Exercise
Look through the listing below for the word "brown" and copy every line where it occurs.

Record excerpts
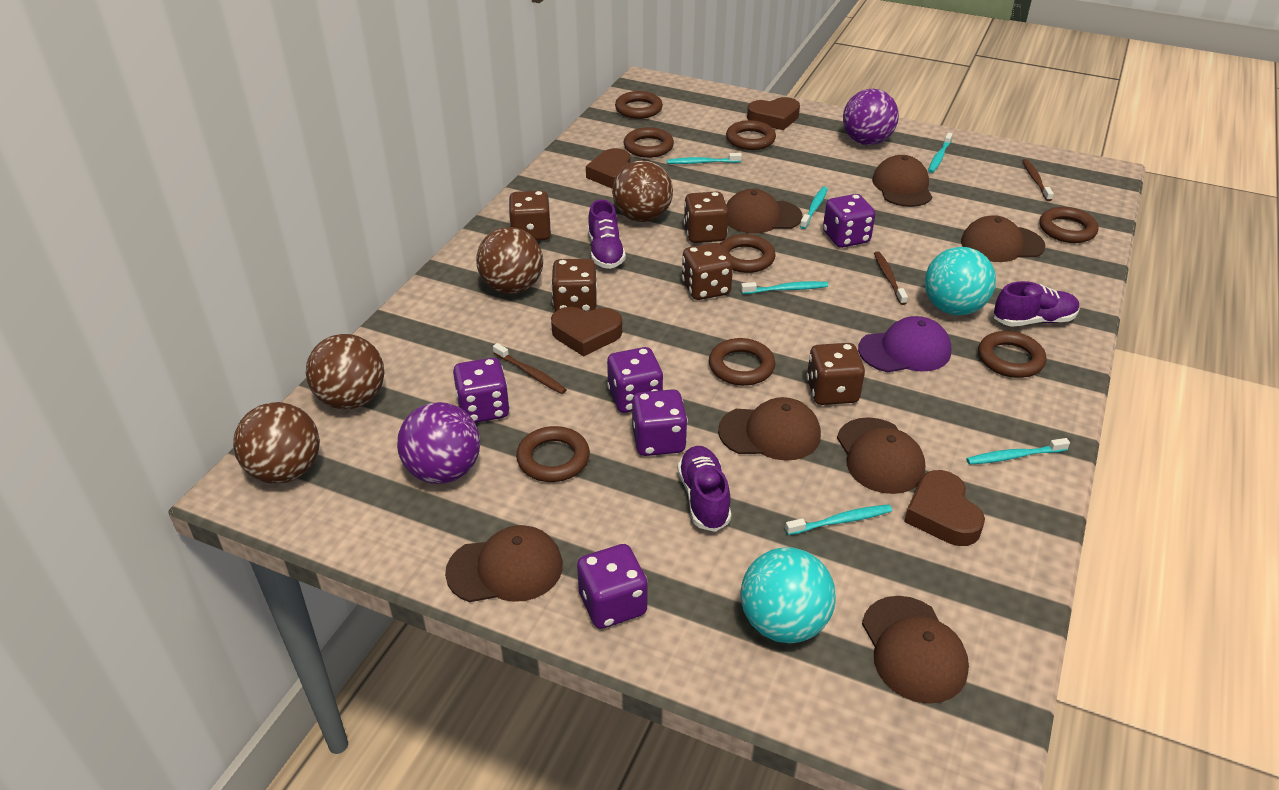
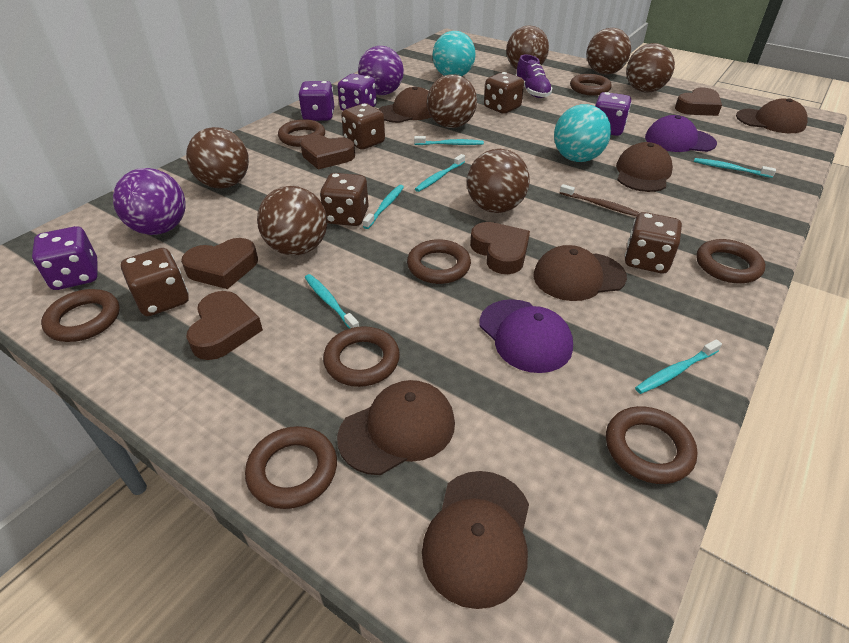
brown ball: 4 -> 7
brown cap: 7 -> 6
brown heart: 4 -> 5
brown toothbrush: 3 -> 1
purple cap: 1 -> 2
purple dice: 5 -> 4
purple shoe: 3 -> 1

Result of the task
brown ball: 4 -> 7
brown cap: 7 -> 6
brown heart: 4 -> 5
brown toothbrush: 3 -> 1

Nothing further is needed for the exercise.